> WORK ORDER
Copy out exactly the lines below that run from the one holding "(549, 456) = (440, 478): pink" to the one holding "(1038, 284) = (740, 301): purple", keeping both of those lines and no others.

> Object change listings

*-*-*

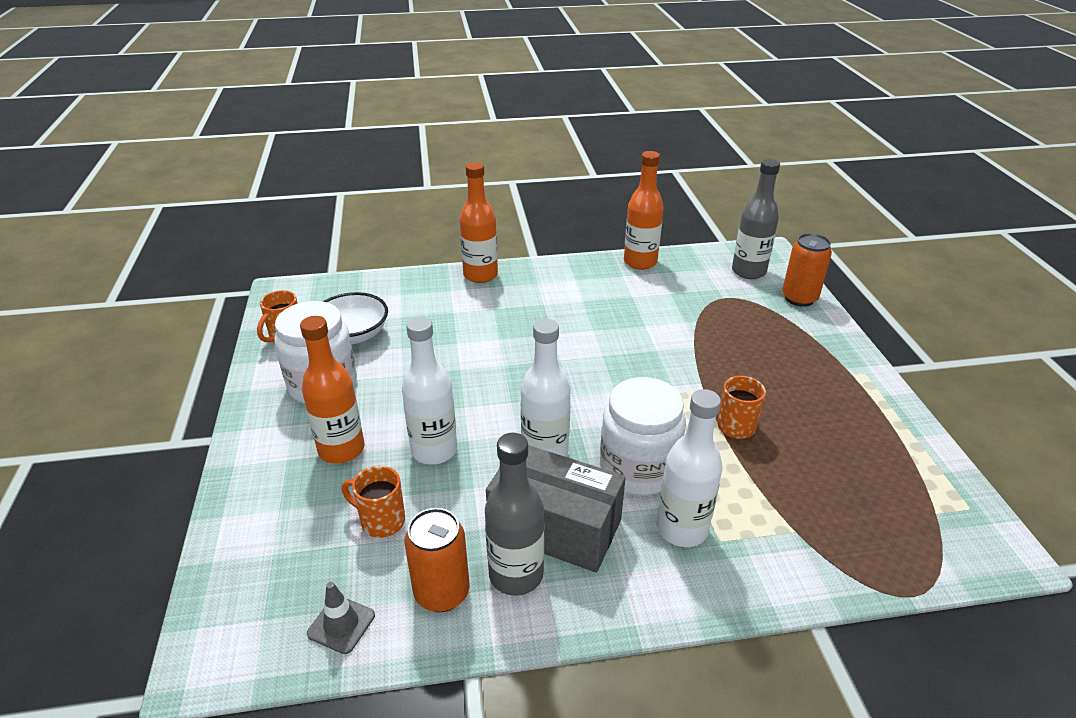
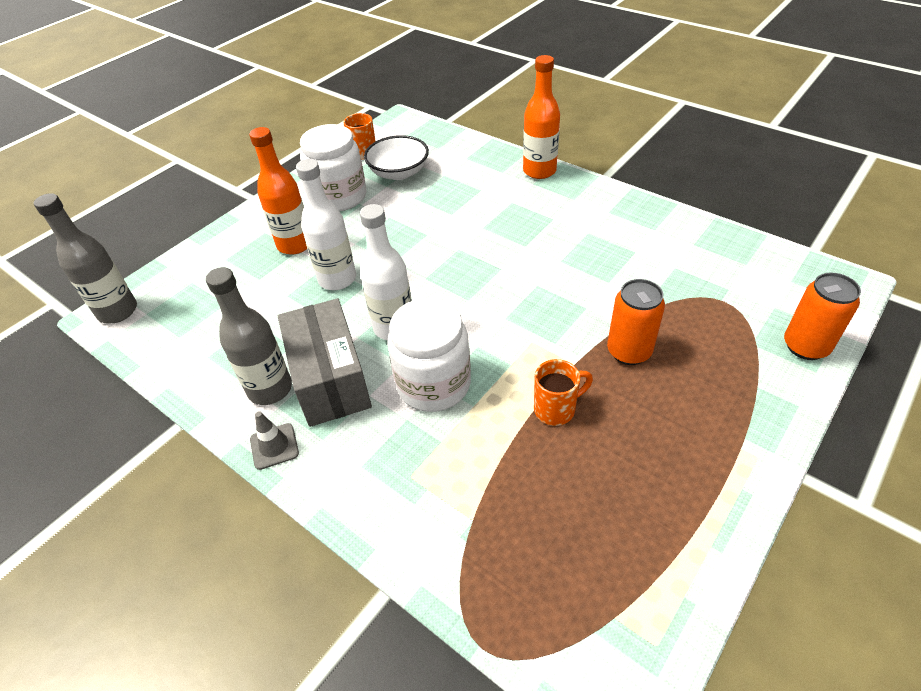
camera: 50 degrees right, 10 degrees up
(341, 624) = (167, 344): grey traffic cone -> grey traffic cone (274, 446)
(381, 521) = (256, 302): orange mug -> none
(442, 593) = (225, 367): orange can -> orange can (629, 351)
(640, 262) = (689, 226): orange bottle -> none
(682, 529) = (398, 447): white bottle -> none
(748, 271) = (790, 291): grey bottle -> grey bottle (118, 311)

*-*-*

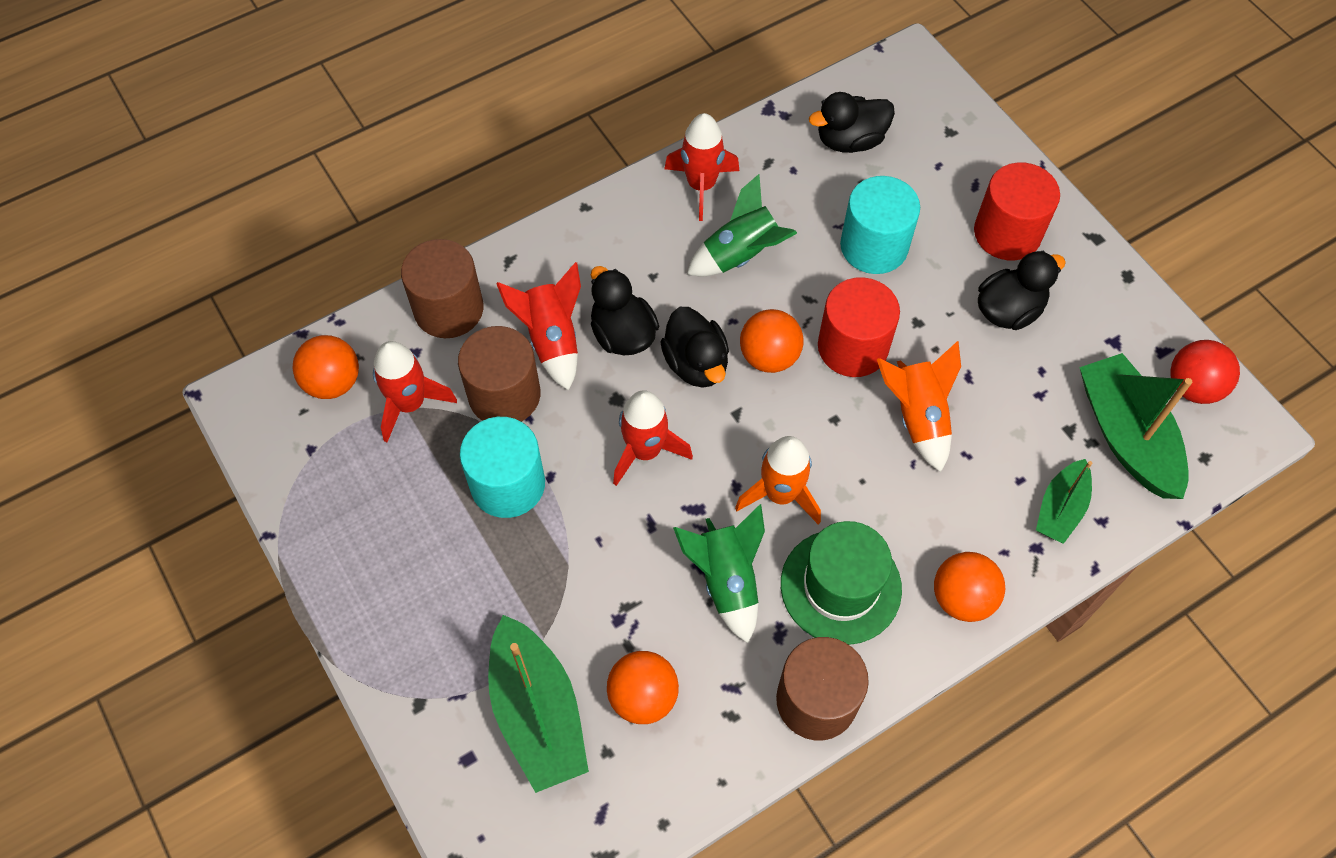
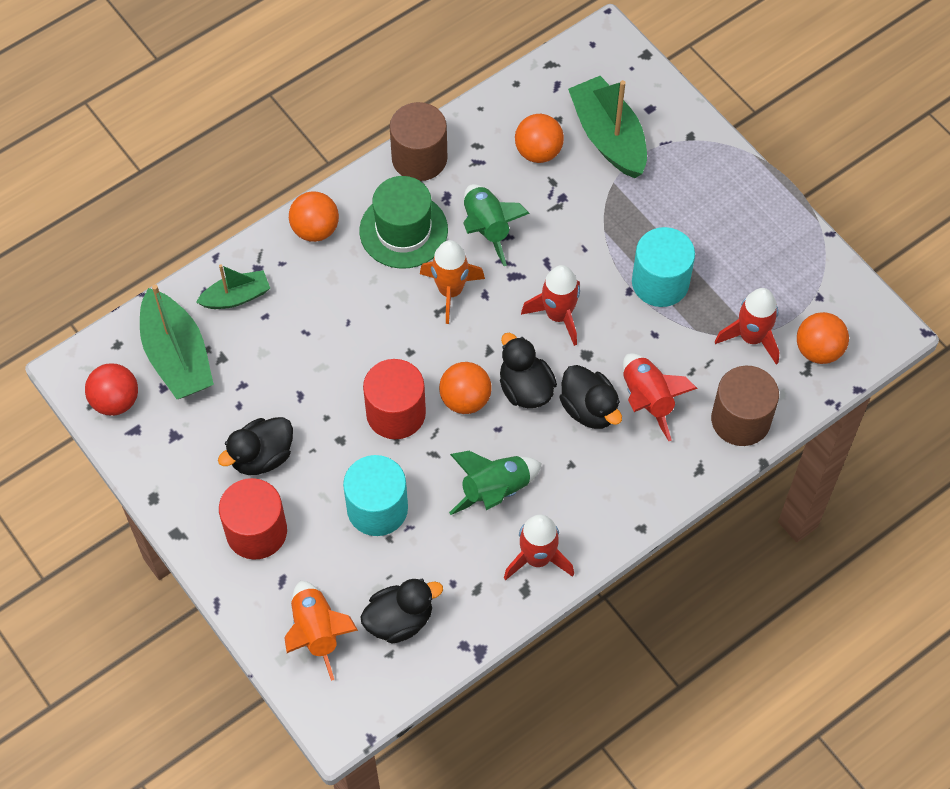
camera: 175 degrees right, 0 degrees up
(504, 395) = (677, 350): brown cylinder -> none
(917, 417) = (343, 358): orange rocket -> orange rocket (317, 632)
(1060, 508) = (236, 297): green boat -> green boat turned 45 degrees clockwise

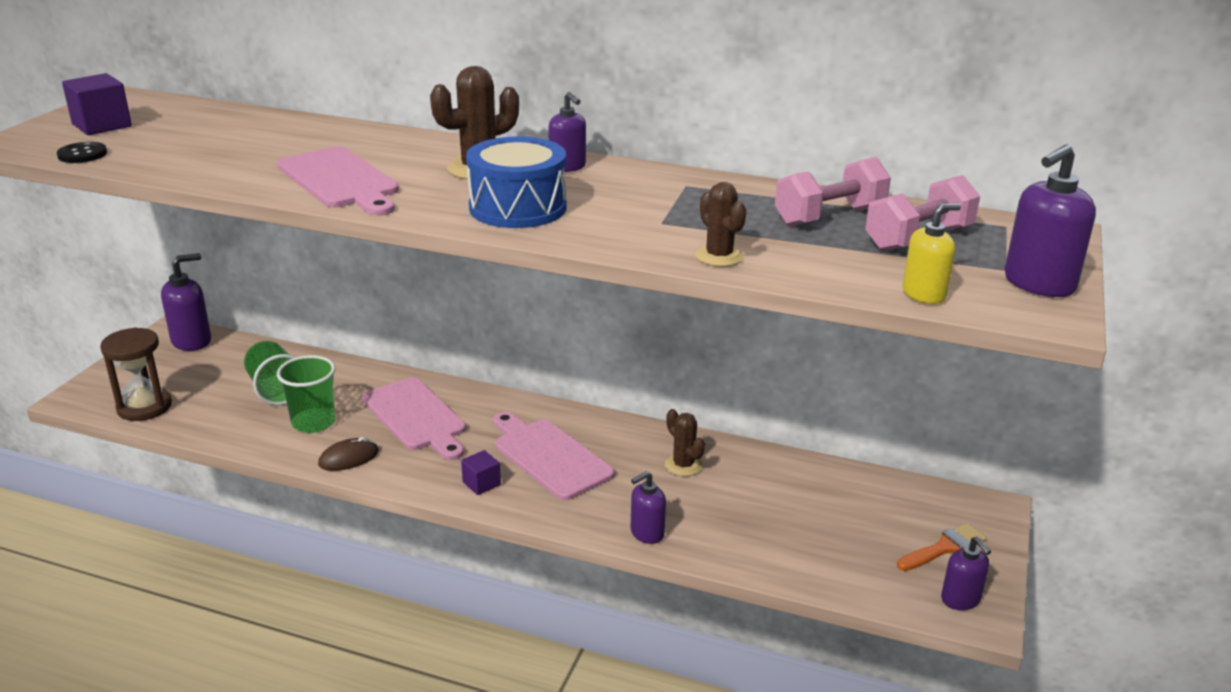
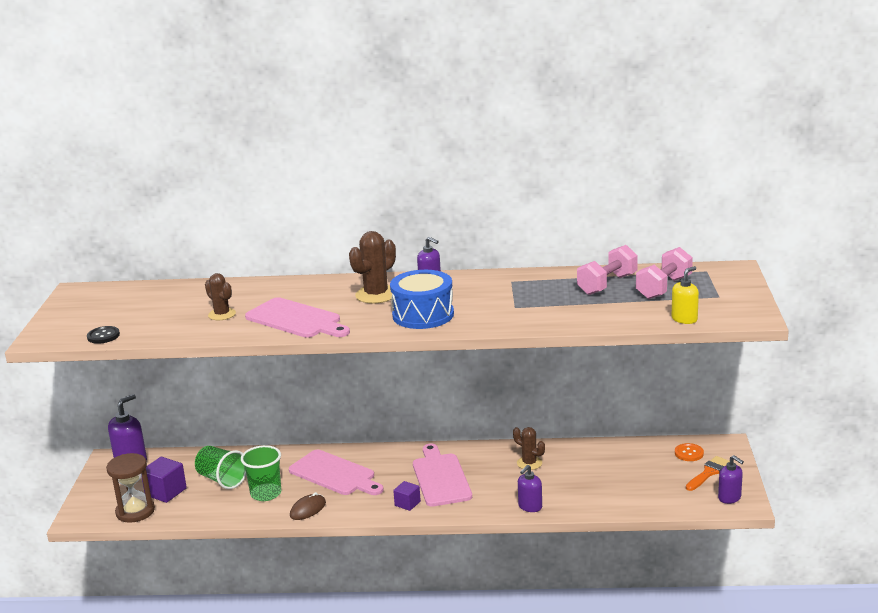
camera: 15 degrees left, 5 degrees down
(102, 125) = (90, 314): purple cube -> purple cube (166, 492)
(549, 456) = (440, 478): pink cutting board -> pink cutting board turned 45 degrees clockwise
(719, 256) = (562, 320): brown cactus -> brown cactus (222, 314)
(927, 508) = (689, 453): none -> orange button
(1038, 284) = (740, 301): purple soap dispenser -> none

*-*-*

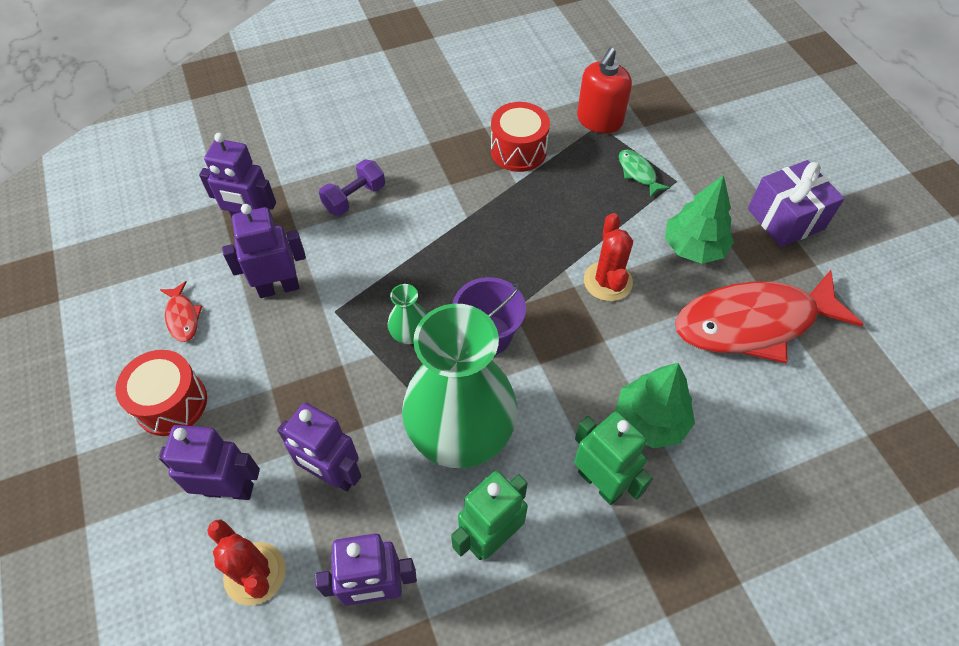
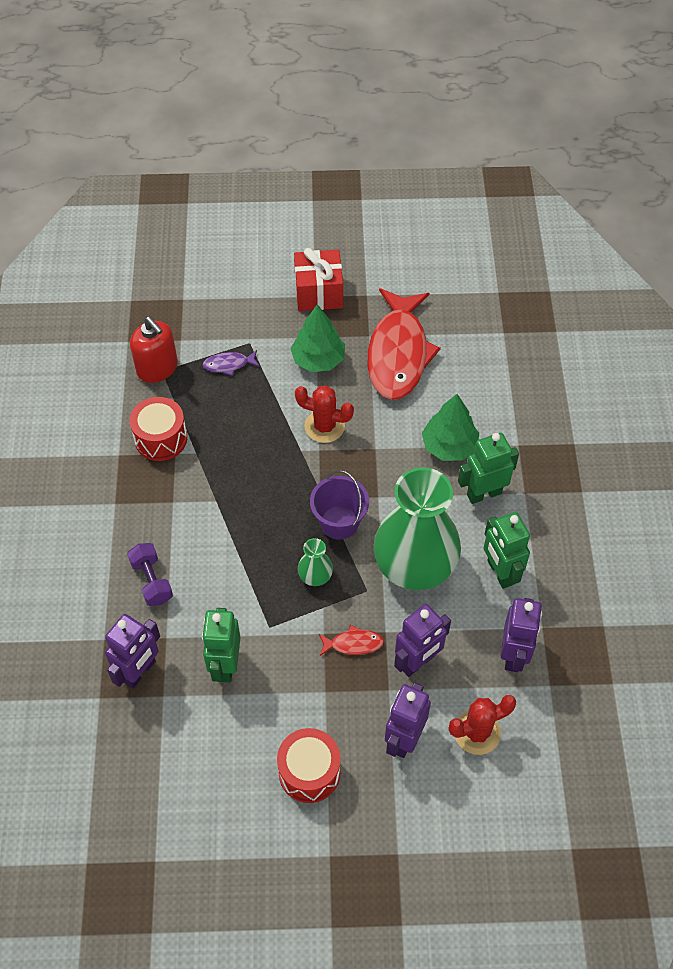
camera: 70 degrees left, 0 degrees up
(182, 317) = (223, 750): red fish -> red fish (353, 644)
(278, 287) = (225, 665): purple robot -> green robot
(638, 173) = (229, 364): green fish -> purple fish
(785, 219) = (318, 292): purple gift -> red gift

*-*-*

> RESPONSE FOR THIS EXERCISE
(549, 456) = (440, 478): pink cutting board -> pink cutting board turned 45 degrees clockwise
(719, 256) = (562, 320): brown cactus -> brown cactus (222, 314)
(927, 508) = (689, 453): none -> orange button
(1038, 284) = (740, 301): purple soap dispenser -> none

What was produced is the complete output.